- [SUPPLIED DATA]
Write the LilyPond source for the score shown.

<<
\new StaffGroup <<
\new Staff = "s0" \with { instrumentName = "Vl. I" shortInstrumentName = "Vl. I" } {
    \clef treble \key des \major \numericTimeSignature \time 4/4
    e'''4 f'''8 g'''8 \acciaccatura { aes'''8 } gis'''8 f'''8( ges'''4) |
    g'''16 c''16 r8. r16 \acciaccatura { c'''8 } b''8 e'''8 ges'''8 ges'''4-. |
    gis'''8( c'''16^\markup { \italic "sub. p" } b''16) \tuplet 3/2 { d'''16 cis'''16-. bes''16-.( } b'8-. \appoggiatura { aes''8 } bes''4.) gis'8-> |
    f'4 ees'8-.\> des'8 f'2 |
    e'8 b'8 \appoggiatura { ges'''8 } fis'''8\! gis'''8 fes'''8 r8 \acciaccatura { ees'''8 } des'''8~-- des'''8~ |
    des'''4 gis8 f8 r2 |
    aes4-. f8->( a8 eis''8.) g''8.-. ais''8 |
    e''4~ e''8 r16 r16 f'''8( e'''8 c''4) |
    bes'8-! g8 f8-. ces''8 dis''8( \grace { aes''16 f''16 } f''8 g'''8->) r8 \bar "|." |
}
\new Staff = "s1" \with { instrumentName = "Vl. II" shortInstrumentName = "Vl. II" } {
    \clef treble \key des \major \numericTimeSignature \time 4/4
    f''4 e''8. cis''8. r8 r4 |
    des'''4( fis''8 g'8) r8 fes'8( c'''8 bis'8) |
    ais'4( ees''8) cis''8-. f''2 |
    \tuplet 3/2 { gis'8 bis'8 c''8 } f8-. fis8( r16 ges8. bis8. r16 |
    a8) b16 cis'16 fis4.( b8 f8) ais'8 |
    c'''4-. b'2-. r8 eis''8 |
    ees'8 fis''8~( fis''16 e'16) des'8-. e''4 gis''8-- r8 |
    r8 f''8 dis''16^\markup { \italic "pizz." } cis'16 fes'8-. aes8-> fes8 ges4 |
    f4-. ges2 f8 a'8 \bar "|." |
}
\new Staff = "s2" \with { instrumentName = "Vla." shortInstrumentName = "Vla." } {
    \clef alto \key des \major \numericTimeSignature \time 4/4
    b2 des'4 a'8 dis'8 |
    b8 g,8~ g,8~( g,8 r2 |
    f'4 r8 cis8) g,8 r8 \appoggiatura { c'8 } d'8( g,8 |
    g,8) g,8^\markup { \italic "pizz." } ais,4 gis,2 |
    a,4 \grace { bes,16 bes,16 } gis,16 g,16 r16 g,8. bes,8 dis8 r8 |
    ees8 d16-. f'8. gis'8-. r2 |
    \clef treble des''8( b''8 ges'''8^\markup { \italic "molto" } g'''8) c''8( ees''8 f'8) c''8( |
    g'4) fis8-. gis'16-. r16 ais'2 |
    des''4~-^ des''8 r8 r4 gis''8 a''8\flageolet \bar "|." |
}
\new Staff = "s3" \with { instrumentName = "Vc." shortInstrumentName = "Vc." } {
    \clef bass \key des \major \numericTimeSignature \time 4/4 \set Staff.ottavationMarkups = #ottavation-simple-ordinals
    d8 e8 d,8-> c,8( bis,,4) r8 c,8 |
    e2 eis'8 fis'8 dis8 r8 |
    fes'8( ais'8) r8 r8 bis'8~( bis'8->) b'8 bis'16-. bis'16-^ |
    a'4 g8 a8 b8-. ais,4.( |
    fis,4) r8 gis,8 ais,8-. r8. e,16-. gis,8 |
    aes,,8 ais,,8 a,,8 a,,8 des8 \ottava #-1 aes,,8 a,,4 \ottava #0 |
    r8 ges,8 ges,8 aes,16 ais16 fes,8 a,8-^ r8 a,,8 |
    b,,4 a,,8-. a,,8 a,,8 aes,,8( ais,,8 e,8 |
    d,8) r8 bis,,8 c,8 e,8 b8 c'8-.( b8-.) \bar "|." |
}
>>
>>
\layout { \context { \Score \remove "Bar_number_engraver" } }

...

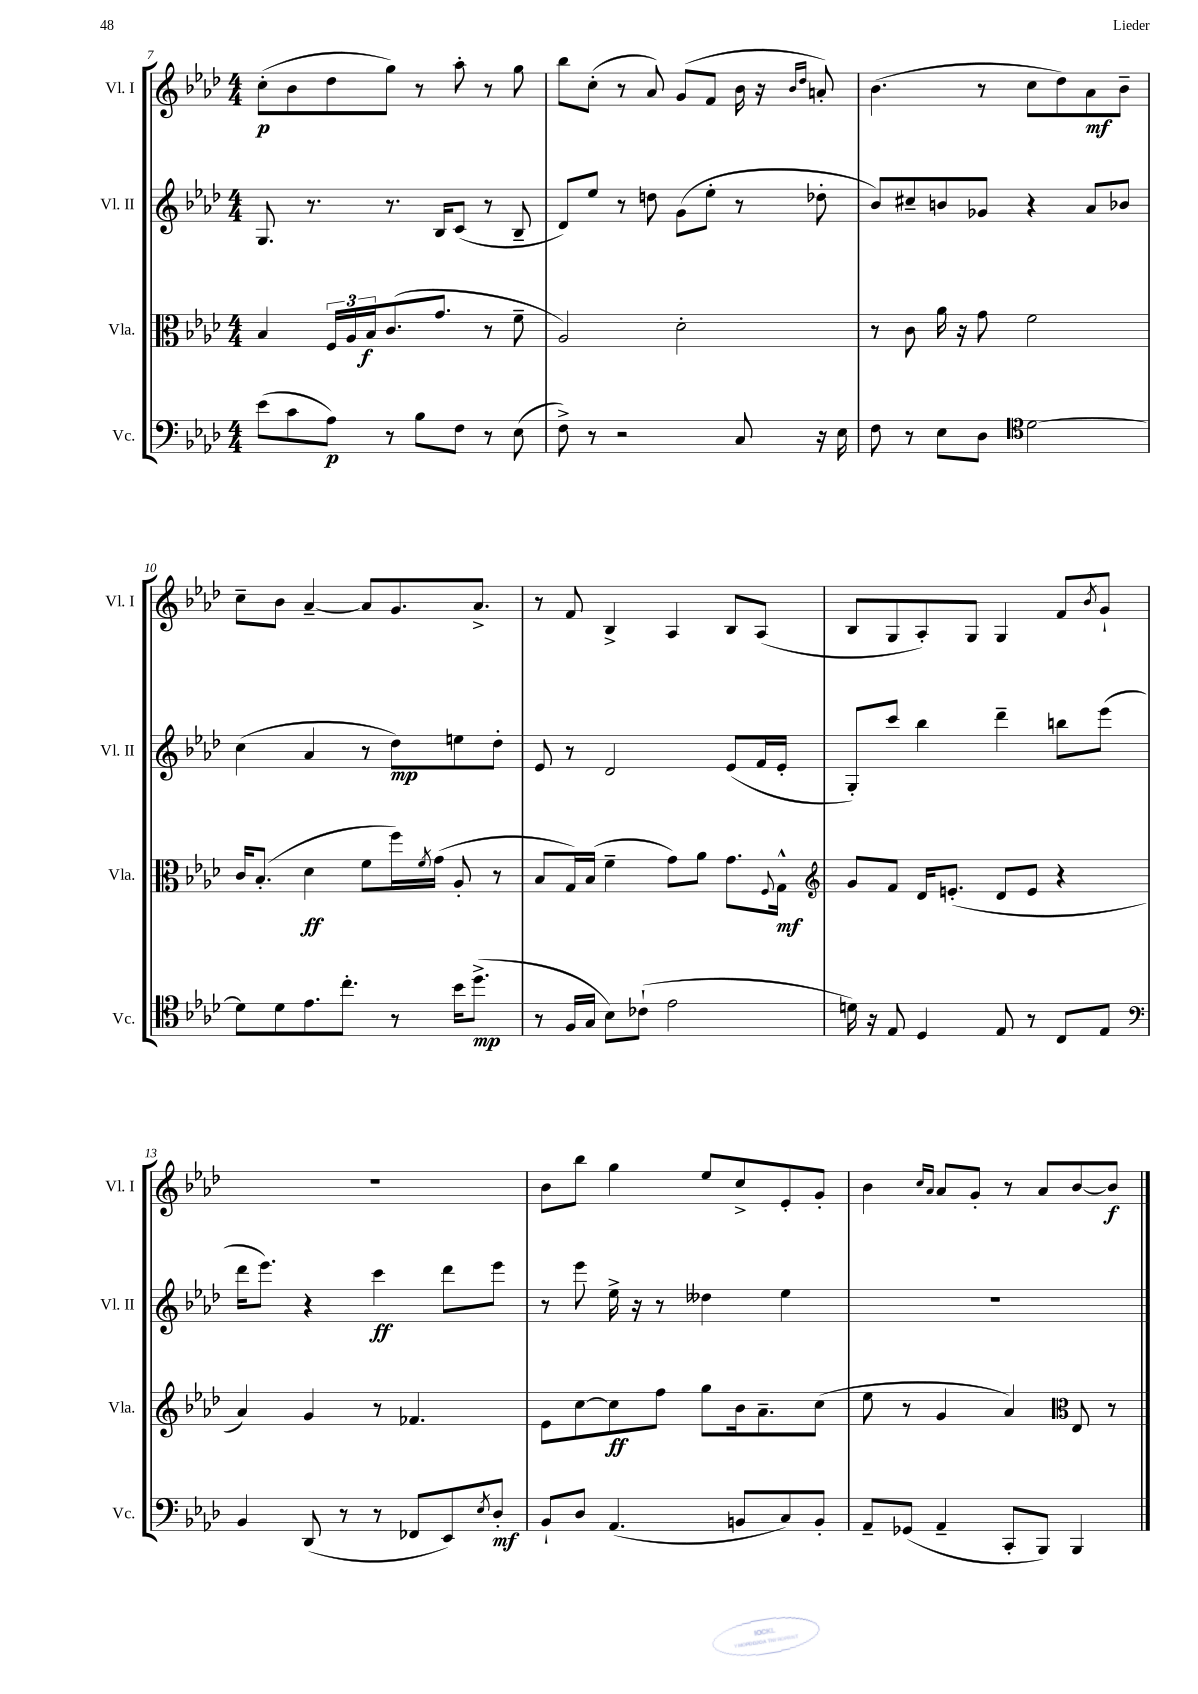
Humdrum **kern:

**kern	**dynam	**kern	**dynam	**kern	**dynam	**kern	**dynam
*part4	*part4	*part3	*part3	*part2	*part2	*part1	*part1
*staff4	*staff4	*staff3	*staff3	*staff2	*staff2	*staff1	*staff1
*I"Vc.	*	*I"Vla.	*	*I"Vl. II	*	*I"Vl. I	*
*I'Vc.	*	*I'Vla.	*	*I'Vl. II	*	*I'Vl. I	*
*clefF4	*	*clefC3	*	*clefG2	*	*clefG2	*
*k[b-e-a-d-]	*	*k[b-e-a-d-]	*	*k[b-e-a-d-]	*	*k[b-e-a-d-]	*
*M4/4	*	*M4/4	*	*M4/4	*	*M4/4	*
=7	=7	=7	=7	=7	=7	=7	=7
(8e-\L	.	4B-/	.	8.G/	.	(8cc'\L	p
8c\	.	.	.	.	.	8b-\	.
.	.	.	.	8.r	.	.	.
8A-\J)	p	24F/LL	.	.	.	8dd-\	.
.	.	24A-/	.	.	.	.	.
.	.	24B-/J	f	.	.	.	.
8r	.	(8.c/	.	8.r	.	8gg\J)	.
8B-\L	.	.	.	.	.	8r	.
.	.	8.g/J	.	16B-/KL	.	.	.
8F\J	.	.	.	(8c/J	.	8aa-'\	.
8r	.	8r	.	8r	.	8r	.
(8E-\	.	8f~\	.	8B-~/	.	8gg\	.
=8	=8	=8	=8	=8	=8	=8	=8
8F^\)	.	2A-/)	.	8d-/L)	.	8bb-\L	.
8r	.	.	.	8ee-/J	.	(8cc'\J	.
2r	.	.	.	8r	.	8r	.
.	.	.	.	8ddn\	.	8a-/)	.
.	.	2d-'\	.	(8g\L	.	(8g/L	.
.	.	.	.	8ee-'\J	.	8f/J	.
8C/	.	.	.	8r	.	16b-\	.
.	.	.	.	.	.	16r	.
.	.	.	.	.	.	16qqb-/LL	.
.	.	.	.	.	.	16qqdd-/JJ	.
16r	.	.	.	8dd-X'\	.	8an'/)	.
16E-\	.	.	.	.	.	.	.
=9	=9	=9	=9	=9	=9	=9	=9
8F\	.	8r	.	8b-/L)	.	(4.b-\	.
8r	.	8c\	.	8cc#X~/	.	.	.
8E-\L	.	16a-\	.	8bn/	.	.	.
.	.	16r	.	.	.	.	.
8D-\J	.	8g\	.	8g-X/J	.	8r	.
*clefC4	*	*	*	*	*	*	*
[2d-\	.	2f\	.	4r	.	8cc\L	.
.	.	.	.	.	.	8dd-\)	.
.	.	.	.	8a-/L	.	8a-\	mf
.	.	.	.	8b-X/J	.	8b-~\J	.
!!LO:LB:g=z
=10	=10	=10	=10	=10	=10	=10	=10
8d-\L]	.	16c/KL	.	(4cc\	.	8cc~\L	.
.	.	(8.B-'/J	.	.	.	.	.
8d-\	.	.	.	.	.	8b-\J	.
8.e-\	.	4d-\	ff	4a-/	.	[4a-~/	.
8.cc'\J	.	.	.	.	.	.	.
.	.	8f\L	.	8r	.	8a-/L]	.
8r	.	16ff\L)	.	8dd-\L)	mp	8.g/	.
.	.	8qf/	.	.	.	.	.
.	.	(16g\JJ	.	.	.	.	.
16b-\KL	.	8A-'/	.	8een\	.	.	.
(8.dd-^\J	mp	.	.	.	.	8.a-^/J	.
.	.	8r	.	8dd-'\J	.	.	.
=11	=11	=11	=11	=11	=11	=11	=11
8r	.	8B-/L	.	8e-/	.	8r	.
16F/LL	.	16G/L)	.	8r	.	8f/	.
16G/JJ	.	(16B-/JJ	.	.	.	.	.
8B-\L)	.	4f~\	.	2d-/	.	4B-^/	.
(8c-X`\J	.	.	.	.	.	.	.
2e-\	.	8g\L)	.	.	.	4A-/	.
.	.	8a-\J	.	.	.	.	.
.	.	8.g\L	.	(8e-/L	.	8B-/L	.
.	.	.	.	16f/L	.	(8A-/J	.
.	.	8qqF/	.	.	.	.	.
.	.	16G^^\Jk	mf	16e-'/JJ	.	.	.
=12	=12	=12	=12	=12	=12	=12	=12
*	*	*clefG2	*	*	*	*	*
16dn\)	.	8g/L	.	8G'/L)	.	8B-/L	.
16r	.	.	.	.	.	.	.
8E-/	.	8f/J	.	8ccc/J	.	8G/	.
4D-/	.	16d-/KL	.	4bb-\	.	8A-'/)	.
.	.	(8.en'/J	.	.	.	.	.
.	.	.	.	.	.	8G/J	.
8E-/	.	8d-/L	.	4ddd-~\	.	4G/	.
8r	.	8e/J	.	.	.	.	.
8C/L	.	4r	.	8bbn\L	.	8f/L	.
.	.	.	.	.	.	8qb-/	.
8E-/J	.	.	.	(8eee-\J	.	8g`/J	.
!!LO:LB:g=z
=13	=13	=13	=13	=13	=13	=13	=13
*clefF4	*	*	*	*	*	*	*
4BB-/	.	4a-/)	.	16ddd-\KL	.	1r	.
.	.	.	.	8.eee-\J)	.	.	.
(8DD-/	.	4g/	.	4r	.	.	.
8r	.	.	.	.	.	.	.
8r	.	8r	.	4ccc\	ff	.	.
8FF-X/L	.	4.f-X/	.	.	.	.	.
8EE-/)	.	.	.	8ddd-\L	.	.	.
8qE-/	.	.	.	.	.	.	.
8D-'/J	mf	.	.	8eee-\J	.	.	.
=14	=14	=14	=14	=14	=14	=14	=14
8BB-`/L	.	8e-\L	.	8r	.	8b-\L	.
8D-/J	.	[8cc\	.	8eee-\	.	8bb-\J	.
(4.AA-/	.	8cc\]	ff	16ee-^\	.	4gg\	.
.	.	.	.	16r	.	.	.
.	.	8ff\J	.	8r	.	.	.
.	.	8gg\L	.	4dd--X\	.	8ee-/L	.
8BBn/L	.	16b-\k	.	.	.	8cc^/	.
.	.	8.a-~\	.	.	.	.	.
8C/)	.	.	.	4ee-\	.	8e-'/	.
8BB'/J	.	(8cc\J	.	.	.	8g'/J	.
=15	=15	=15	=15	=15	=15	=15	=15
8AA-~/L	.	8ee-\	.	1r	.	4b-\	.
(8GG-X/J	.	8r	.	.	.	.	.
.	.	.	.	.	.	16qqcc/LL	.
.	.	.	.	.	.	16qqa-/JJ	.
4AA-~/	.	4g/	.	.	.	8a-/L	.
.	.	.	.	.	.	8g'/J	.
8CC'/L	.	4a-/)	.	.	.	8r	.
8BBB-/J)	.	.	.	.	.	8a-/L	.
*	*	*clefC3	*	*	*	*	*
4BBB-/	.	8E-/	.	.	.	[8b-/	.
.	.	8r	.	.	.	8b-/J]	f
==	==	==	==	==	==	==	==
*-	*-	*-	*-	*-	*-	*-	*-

- [WHAT IS ASKED]
Count the lines in the material above that contain the string "tuplet", and reply with the number alone.

- [TASK SOLUTION]
2